Copy all lines below exactly as written. Leave pictures out.

Available data —
========================================================================
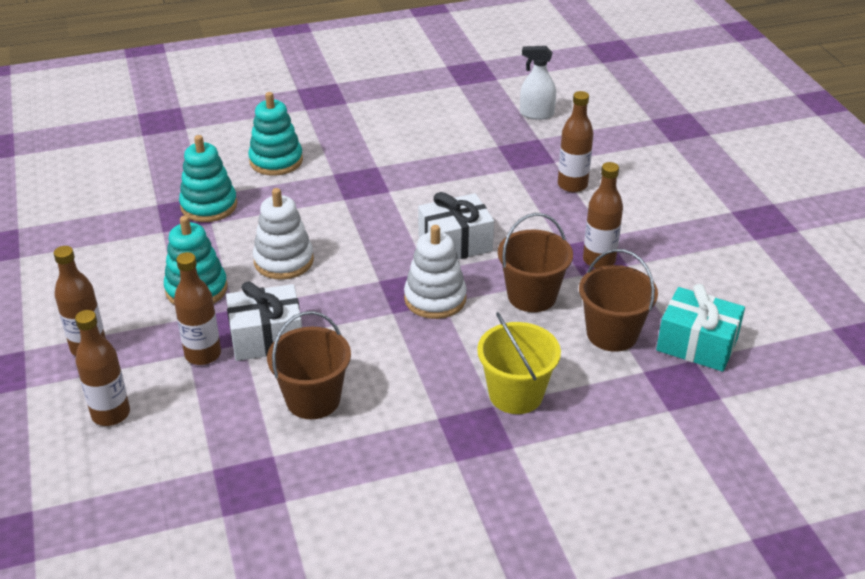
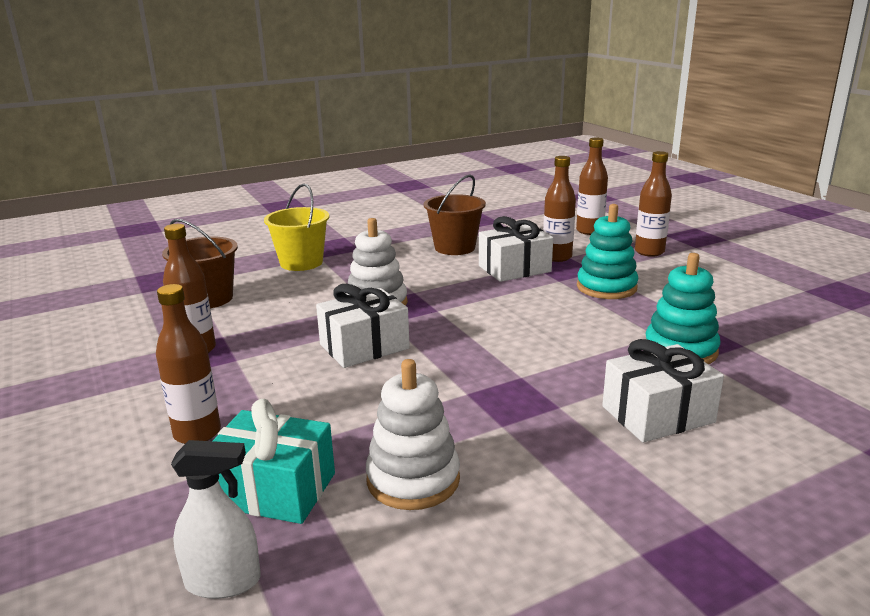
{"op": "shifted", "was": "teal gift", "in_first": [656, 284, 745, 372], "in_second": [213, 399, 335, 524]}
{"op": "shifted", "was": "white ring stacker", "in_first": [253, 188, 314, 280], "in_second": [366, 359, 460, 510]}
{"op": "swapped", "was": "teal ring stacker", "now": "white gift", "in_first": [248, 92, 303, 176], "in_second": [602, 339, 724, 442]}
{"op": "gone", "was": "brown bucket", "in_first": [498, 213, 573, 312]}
========================================================================
Result for this task —
{"op": "shifted", "was": "teal gift", "in_first": [656, 284, 745, 372], "in_second": [213, 399, 335, 524]}
{"op": "shifted", "was": "white ring stacker", "in_first": [253, 188, 314, 280], "in_second": [366, 359, 460, 510]}
{"op": "swapped", "was": "teal ring stacker", "now": "white gift", "in_first": [248, 92, 303, 176], "in_second": [602, 339, 724, 442]}
{"op": "gone", "was": "brown bucket", "in_first": [498, 213, 573, 312]}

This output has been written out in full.